--- DATA ---

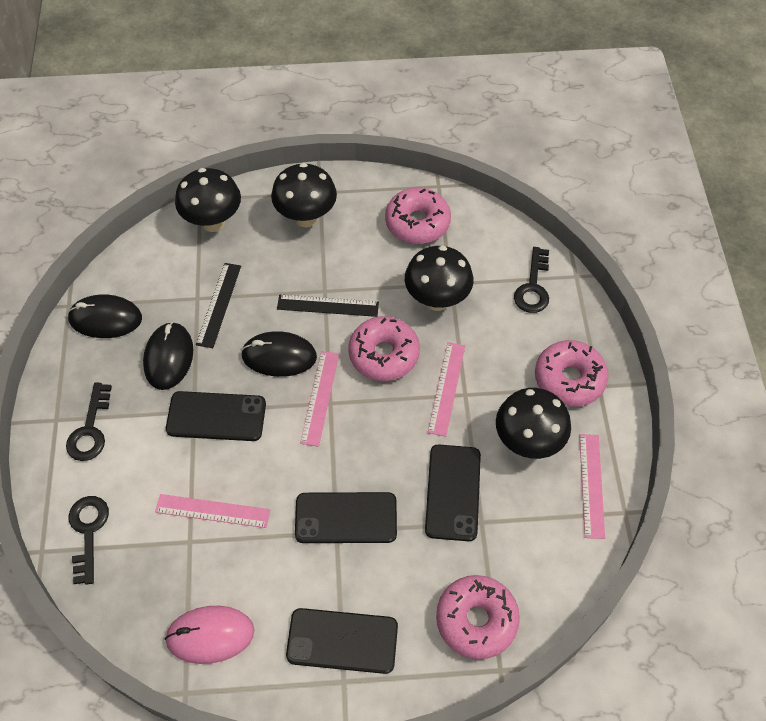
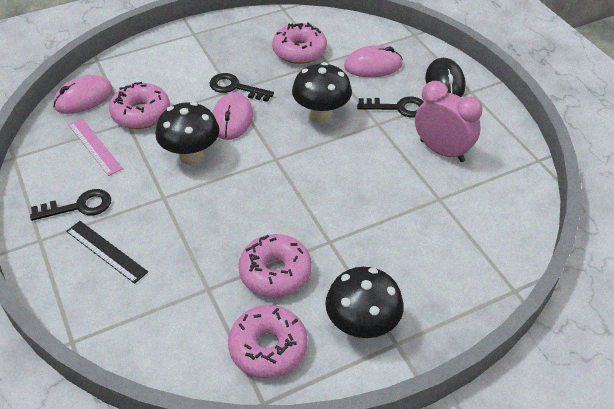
black mouse: 3 -> 1
black mushroom: 4 -> 3
black phone: 4 -> 0
black ruler: 2 -> 1
pink clock: 0 -> 1
pink mouse: 1 -> 3
pink ruler: 4 -> 1

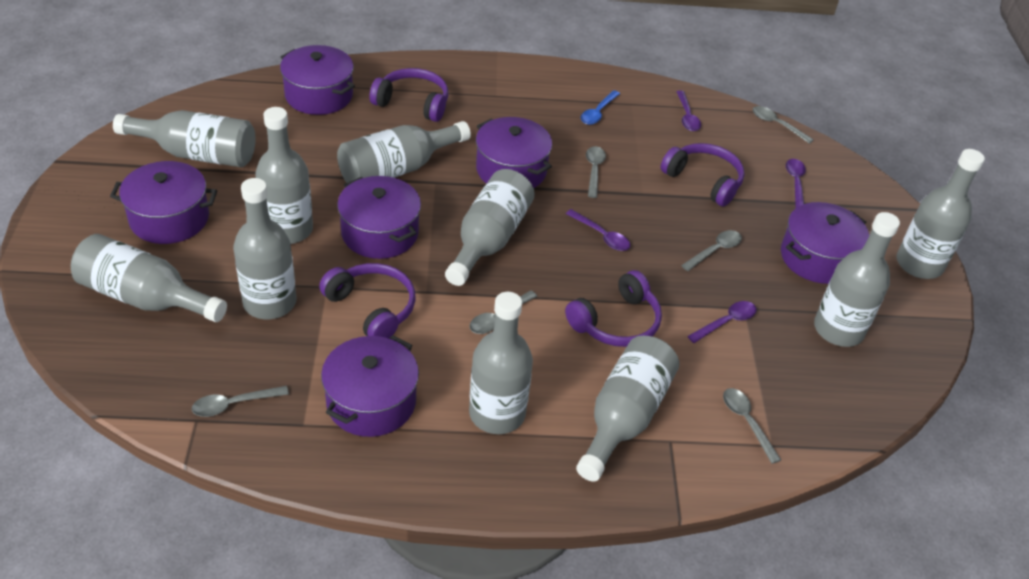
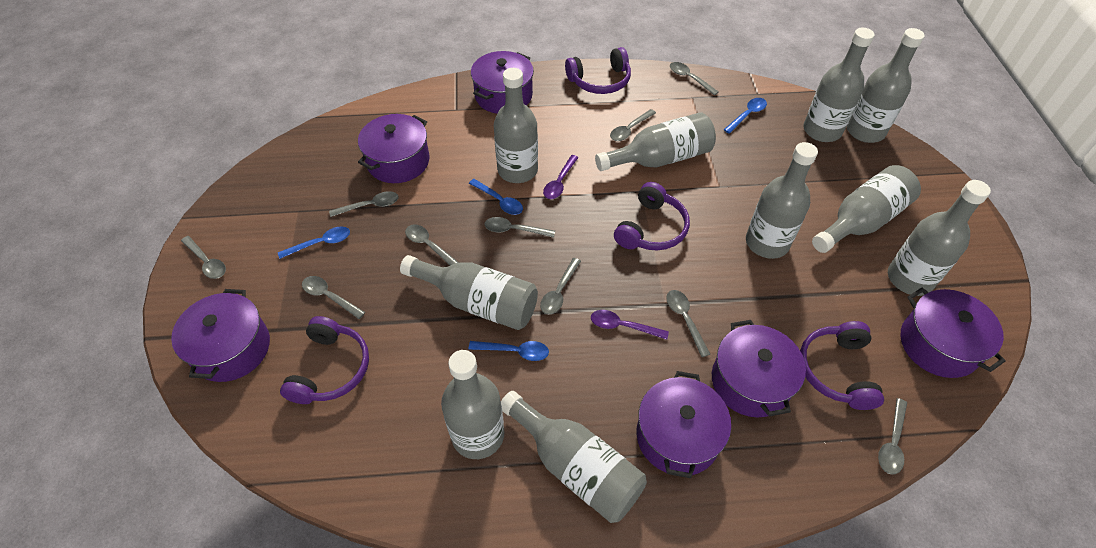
blue spoon: 1 -> 4
grey spoon: 6 -> 10
purple spoon: 4 -> 2

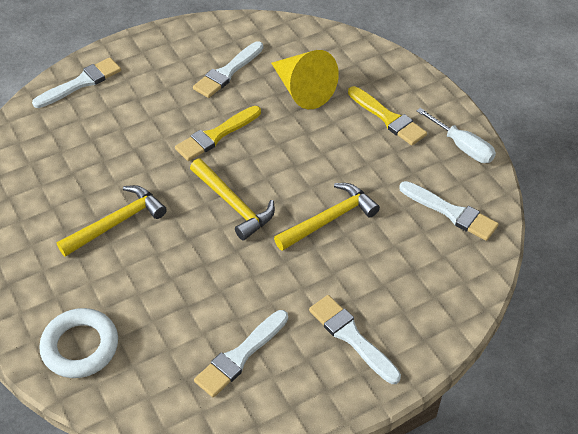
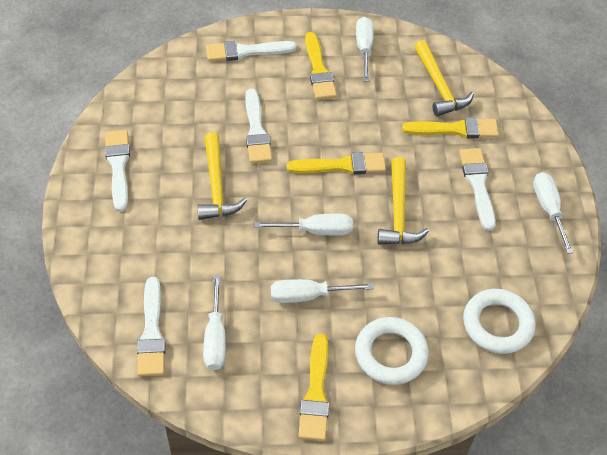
white ring: 1 -> 2
white screwdriver: 1 -> 5
yellow brush: 2 -> 4
yellow cone: 1 -> 0

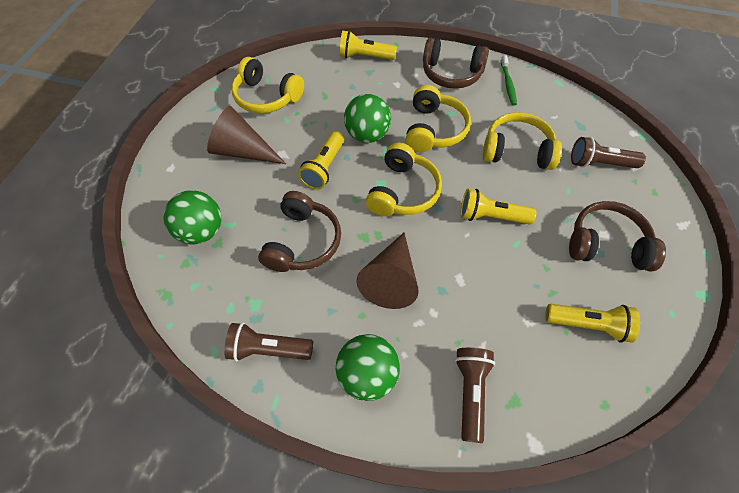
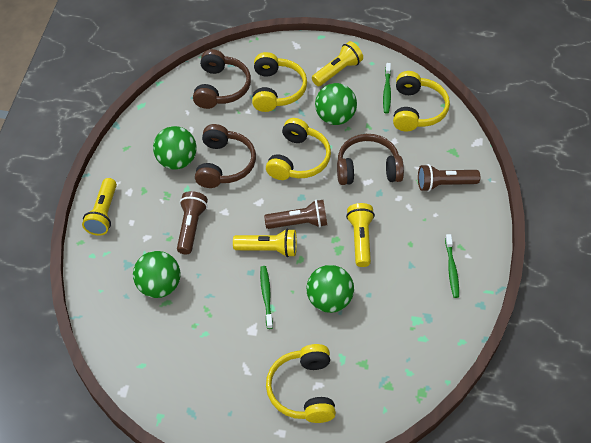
brown cone: 2 -> 0
green ball: 3 -> 4
green toothbrush: 1 -> 3

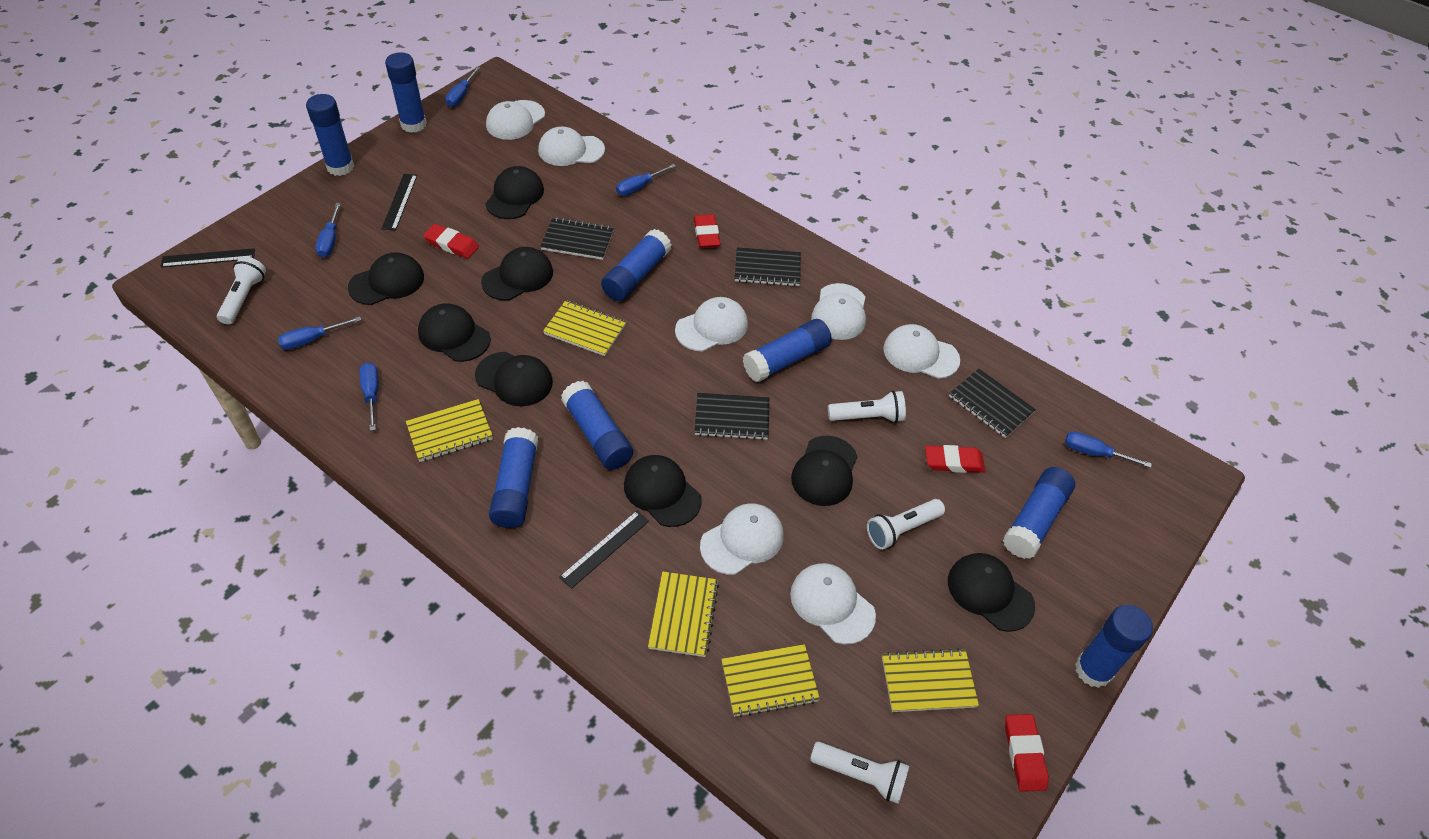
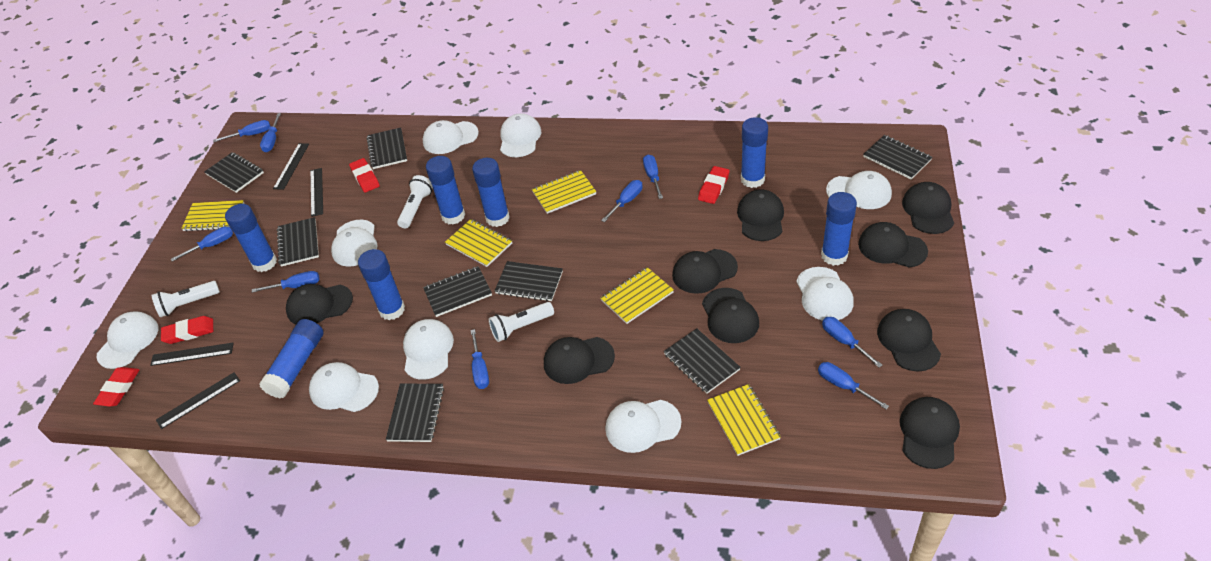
black cap: 8 -> 9
black notebook: 4 -> 8
black ruler: 3 -> 4
blue glue stick: 8 -> 7
blue screwdriver: 6 -> 9
white cap: 7 -> 9
white flashlight: 4 -> 3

---

## WHAT YOU WILL DO
Word for word, give the data above again, without any images.

## FINAL ANSWER
black mouse: 3 -> 1
black mushroom: 4 -> 3
black phone: 4 -> 0
black ruler: 2 -> 1
pink clock: 0 -> 1
pink mouse: 1 -> 3
pink ruler: 4 -> 1

blue spoon: 1 -> 4
grey spoon: 6 -> 10
purple spoon: 4 -> 2

white ring: 1 -> 2
white screwdriver: 1 -> 5
yellow brush: 2 -> 4
yellow cone: 1 -> 0

brown cone: 2 -> 0
green ball: 3 -> 4
green toothbrush: 1 -> 3

black cap: 8 -> 9
black notebook: 4 -> 8
black ruler: 3 -> 4
blue glue stick: 8 -> 7
blue screwdriver: 6 -> 9
white cap: 7 -> 9
white flashlight: 4 -> 3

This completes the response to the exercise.